## What is being asked
Transcribe the stretch of entries below from the line with "(198, 287) = (475, 447): none -> blue camera" through the line with "(874, 371) = (359, 37): none", exactly and with both ends included; leave out all other lines.

## Data for this task

BEGIN

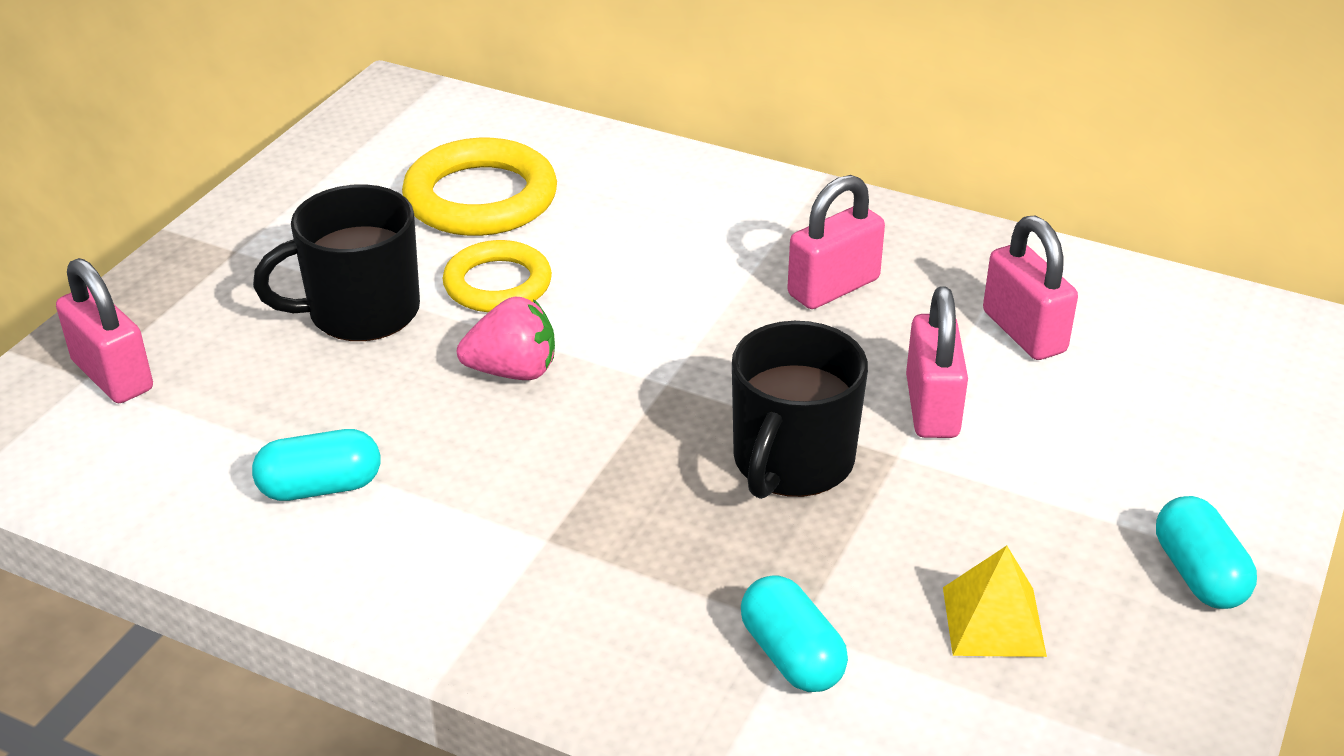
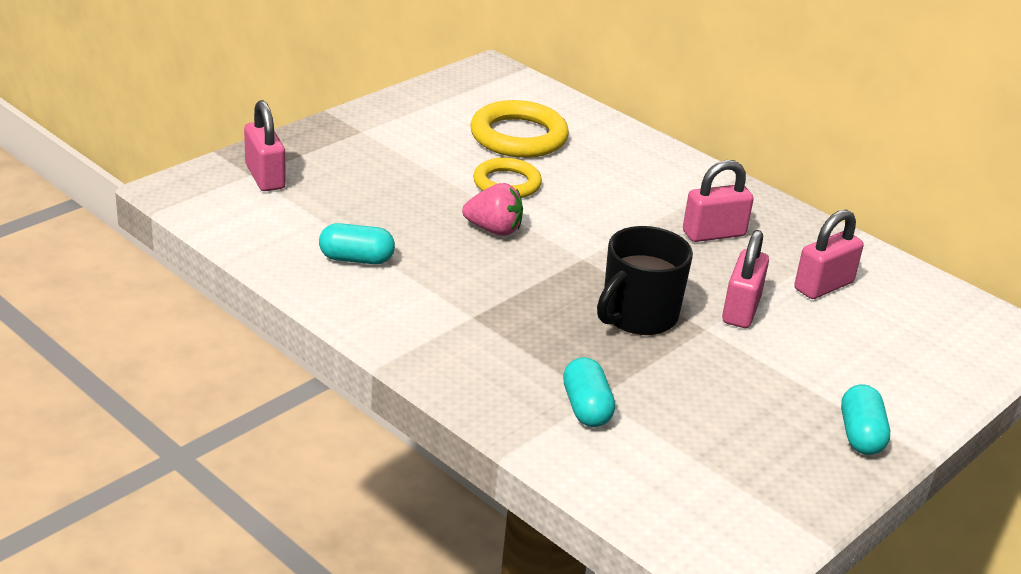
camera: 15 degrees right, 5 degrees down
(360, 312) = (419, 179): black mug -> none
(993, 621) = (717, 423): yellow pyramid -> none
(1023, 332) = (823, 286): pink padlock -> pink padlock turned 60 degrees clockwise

END
BEGIN

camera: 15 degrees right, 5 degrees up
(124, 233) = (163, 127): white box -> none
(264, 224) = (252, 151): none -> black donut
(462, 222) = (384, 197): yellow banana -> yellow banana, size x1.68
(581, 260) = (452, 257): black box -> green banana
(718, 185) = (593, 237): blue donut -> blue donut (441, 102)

END
BEGIN

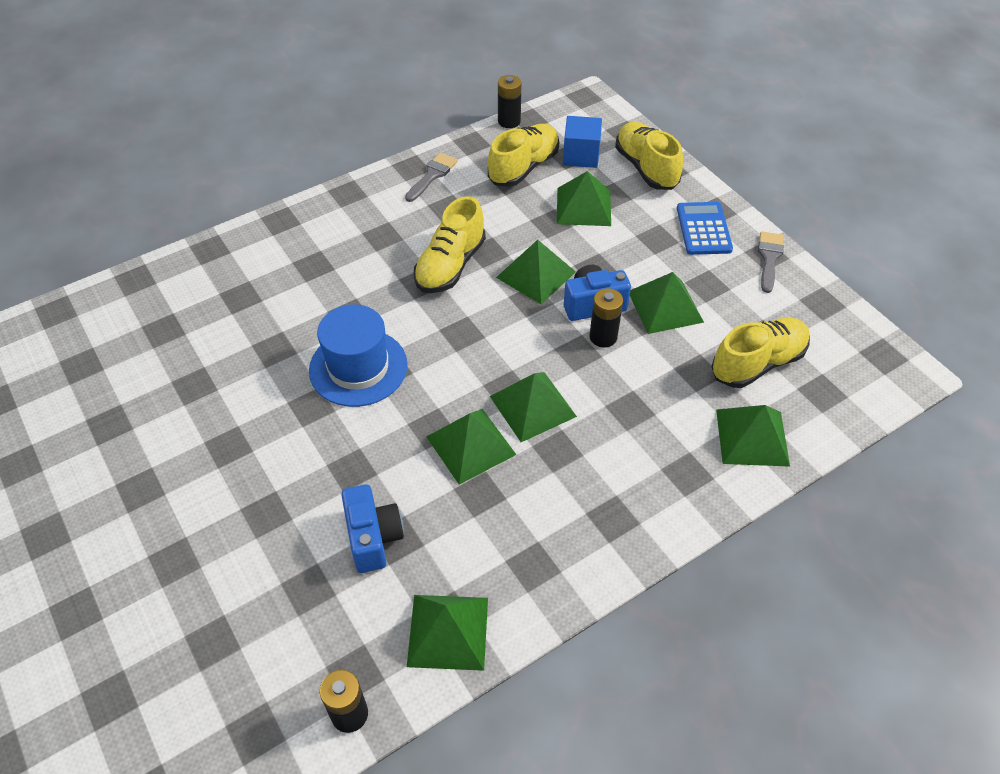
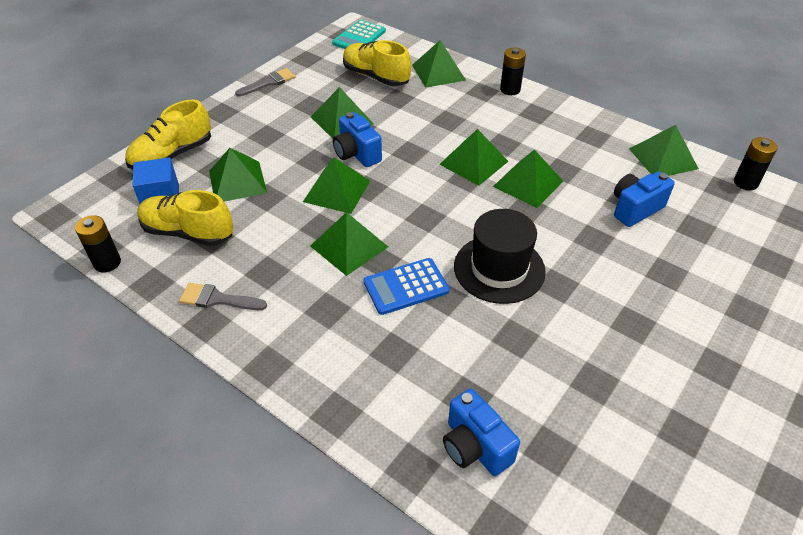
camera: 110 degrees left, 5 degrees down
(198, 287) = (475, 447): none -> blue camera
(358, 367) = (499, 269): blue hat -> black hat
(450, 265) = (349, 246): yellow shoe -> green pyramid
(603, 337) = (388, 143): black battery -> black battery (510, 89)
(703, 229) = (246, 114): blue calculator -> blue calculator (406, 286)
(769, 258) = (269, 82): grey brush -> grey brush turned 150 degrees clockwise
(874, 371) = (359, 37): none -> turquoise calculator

END

## Output for this exercise
(198, 287) = (475, 447): none -> blue camera
(358, 367) = (499, 269): blue hat -> black hat
(450, 265) = (349, 246): yellow shoe -> green pyramid
(603, 337) = (388, 143): black battery -> black battery (510, 89)
(703, 229) = (246, 114): blue calculator -> blue calculator (406, 286)
(769, 258) = (269, 82): grey brush -> grey brush turned 150 degrees clockwise
(874, 371) = (359, 37): none -> turquoise calculator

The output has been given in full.